[Problem statement]
The answer must be an exact reproduction of all the entries.

(Object transformation records)
---*---

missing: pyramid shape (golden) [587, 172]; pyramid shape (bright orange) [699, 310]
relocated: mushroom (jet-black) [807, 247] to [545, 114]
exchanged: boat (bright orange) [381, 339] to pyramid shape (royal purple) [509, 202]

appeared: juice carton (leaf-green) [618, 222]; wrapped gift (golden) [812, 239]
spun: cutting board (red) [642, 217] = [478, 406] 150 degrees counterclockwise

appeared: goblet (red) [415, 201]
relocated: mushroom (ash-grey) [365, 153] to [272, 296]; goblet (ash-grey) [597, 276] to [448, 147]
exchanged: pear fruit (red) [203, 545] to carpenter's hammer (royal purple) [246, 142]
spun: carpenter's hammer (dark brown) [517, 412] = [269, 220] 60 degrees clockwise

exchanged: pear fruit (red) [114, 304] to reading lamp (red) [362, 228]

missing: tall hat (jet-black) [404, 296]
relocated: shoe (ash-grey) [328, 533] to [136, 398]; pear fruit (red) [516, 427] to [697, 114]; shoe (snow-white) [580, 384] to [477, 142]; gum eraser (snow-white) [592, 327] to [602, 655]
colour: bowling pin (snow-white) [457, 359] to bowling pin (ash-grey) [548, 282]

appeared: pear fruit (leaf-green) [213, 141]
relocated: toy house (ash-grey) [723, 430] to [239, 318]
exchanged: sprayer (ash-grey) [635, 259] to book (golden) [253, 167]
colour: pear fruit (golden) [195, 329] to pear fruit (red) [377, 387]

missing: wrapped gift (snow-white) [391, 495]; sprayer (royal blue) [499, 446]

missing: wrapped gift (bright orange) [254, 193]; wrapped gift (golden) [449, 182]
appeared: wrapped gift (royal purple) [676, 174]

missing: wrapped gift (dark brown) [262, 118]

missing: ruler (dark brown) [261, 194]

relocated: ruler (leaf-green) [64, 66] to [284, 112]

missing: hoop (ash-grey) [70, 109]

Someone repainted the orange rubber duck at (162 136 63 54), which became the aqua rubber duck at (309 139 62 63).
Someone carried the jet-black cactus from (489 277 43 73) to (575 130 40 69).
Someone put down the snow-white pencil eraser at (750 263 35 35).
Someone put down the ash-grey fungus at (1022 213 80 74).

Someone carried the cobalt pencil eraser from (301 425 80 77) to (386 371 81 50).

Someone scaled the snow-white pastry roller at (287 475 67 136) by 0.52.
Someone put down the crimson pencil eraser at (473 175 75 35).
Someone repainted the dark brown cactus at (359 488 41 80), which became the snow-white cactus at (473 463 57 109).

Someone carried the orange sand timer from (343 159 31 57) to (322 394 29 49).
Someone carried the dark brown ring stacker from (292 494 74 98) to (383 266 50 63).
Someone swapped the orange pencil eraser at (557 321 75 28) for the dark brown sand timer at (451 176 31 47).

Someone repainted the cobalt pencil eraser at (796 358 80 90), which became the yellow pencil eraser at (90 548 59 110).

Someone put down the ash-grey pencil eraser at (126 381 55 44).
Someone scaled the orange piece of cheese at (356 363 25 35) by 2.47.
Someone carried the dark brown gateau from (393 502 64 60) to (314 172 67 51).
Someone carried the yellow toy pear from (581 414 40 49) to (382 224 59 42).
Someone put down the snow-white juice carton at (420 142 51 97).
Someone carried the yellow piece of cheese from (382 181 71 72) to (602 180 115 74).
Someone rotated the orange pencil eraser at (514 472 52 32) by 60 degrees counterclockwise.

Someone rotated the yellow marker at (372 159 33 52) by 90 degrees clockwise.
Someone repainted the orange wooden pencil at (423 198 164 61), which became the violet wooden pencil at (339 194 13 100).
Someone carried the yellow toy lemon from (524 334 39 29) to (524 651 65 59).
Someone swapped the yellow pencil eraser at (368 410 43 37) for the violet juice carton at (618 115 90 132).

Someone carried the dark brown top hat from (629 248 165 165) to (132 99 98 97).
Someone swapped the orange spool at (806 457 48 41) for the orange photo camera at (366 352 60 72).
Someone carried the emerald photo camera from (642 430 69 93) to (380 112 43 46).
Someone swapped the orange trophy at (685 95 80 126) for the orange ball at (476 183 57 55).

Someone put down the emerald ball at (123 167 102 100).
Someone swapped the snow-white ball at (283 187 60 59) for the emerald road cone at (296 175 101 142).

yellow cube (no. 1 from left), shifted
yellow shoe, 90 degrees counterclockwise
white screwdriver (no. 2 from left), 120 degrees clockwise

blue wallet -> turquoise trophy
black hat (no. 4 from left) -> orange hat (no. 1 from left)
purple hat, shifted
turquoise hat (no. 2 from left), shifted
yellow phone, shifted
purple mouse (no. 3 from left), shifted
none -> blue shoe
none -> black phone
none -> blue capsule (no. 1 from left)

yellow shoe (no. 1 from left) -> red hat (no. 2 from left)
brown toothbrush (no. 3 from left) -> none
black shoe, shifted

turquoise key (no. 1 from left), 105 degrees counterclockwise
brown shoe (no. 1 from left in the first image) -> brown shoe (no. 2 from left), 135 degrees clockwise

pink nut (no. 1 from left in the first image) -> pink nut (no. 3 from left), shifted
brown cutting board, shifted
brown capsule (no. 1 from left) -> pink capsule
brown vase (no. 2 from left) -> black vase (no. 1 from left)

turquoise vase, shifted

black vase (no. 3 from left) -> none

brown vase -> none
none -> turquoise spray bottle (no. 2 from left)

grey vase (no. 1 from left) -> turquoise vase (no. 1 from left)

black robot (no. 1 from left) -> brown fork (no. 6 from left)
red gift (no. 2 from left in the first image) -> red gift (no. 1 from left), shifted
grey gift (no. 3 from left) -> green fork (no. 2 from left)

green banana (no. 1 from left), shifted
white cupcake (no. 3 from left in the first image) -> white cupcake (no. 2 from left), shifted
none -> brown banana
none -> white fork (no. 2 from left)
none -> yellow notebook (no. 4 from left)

---*---

[Written response]
missing: pyramid shape (golden) [587, 172]; pyramid shape (bright orange) [699, 310]
relocated: mushroom (jet-black) [807, 247] to [545, 114]
exchanged: boat (bright orange) [381, 339] to pyramid shape (royal purple) [509, 202]

appeared: juice carton (leaf-green) [618, 222]; wrapped gift (golden) [812, 239]
spun: cutting board (red) [642, 217] = [478, 406] 150 degrees counterclockwise

appeared: goblet (red) [415, 201]
relocated: mushroom (ash-grey) [365, 153] to [272, 296]; goblet (ash-grey) [597, 276] to [448, 147]
exchanged: pear fruit (red) [203, 545] to carpenter's hammer (royal purple) [246, 142]
spun: carpenter's hammer (dark brown) [517, 412] = [269, 220] 60 degrees clockwise

exchanged: pear fruit (red) [114, 304] to reading lamp (red) [362, 228]

missing: tall hat (jet-black) [404, 296]
relocated: shoe (ash-grey) [328, 533] to [136, 398]; pear fruit (red) [516, 427] to [697, 114]; shoe (snow-white) [580, 384] to [477, 142]; gum eraser (snow-white) [592, 327] to [602, 655]
colour: bowling pin (snow-white) [457, 359] to bowling pin (ash-grey) [548, 282]

appeared: pear fruit (leaf-green) [213, 141]
relocated: toy house (ash-grey) [723, 430] to [239, 318]
exchanged: sprayer (ash-grey) [635, 259] to book (golden) [253, 167]
colour: pear fruit (golden) [195, 329] to pear fruit (red) [377, 387]

missing: wrapped gift (snow-white) [391, 495]; sprayer (royal blue) [499, 446]

missing: wrapped gift (bright orange) [254, 193]; wrapped gift (golden) [449, 182]
appeared: wrapped gift (royal purple) [676, 174]

missing: wrapped gift (dark brown) [262, 118]

missing: ruler (dark brown) [261, 194]

relocated: ruler (leaf-green) [64, 66] to [284, 112]

missing: hoop (ash-grey) [70, 109]

Someone repainted the orange rubber duck at (162 136 63 54), which became the aqua rubber duck at (309 139 62 63).
Someone carried the jet-black cactus from (489 277 43 73) to (575 130 40 69).
Someone put down the snow-white pencil eraser at (750 263 35 35).
Someone put down the ash-grey fungus at (1022 213 80 74).

Someone carried the cobalt pencil eraser from (301 425 80 77) to (386 371 81 50).

Someone scaled the snow-white pastry roller at (287 475 67 136) by 0.52.
Someone put down the crimson pencil eraser at (473 175 75 35).
Someone repainted the dark brown cactus at (359 488 41 80), which became the snow-white cactus at (473 463 57 109).

Someone carried the orange sand timer from (343 159 31 57) to (322 394 29 49).
Someone carried the dark brown ring stacker from (292 494 74 98) to (383 266 50 63).
Someone swapped the orange pencil eraser at (557 321 75 28) for the dark brown sand timer at (451 176 31 47).

Someone repainted the cobalt pencil eraser at (796 358 80 90), which became the yellow pencil eraser at (90 548 59 110).

Someone put down the ash-grey pencil eraser at (126 381 55 44).
Someone scaled the orange piece of cheese at (356 363 25 35) by 2.47.
Someone carried the dark brown gateau from (393 502 64 60) to (314 172 67 51).
Someone carried the yellow toy pear from (581 414 40 49) to (382 224 59 42).
Someone put down the snow-white juice carton at (420 142 51 97).
Someone carried the yellow piece of cheese from (382 181 71 72) to (602 180 115 74).
Someone rotated the orange pencil eraser at (514 472 52 32) by 60 degrees counterclockwise.

Someone rotated the yellow marker at (372 159 33 52) by 90 degrees clockwise.
Someone repainted the orange wooden pencil at (423 198 164 61), which became the violet wooden pencil at (339 194 13 100).
Someone carried the yellow toy lemon from (524 334 39 29) to (524 651 65 59).
Someone swapped the yellow pencil eraser at (368 410 43 37) for the violet juice carton at (618 115 90 132).

Someone carried the dark brown top hat from (629 248 165 165) to (132 99 98 97).
Someone swapped the orange spool at (806 457 48 41) for the orange photo camera at (366 352 60 72).
Someone carried the emerald photo camera from (642 430 69 93) to (380 112 43 46).
Someone swapped the orange trophy at (685 95 80 126) for the orange ball at (476 183 57 55).

Someone put down the emerald ball at (123 167 102 100).
Someone swapped the snow-white ball at (283 187 60 59) for the emerald road cone at (296 175 101 142).

yellow cube (no. 1 from left), shifted
yellow shoe, 90 degrees counterclockwise
white screwdriver (no. 2 from left), 120 degrees clockwise

blue wallet -> turquoise trophy
black hat (no. 4 from left) -> orange hat (no. 1 from left)
purple hat, shifted
turquoise hat (no. 2 from left), shifted
yellow phone, shifted
purple mouse (no. 3 from left), shifted
none -> blue shoe
none -> black phone
none -> blue capsule (no. 1 from left)

yellow shoe (no. 1 from left) -> red hat (no. 2 from left)
brown toothbrush (no. 3 from left) -> none
black shoe, shifted

turquoise key (no. 1 from left), 105 degrees counterclockwise
brown shoe (no. 1 from left in the first image) -> brown shoe (no. 2 from left), 135 degrees clockwise

pink nut (no. 1 from left in the first image) -> pink nut (no. 3 from left), shifted
brown cutting board, shifted
brown capsule (no. 1 from left) -> pink capsule
brown vase (no. 2 from left) -> black vase (no. 1 from left)

turquoise vase, shifted

black vase (no. 3 from left) -> none

brown vase -> none
none -> turquoise spray bottle (no. 2 from left)

grey vase (no. 1 from left) -> turquoise vase (no. 1 from left)

black robot (no. 1 from left) -> brown fork (no. 6 from left)
red gift (no. 2 from left in the first image) -> red gift (no. 1 from left), shifted
grey gift (no. 3 from left) -> green fork (no. 2 from left)

green banana (no. 1 from left), shifted
white cupcake (no. 3 from left in the first image) -> white cupcake (no. 2 from left), shifted
none -> brown banana
none -> white fork (no. 2 from left)
none -> yellow notebook (no. 4 from left)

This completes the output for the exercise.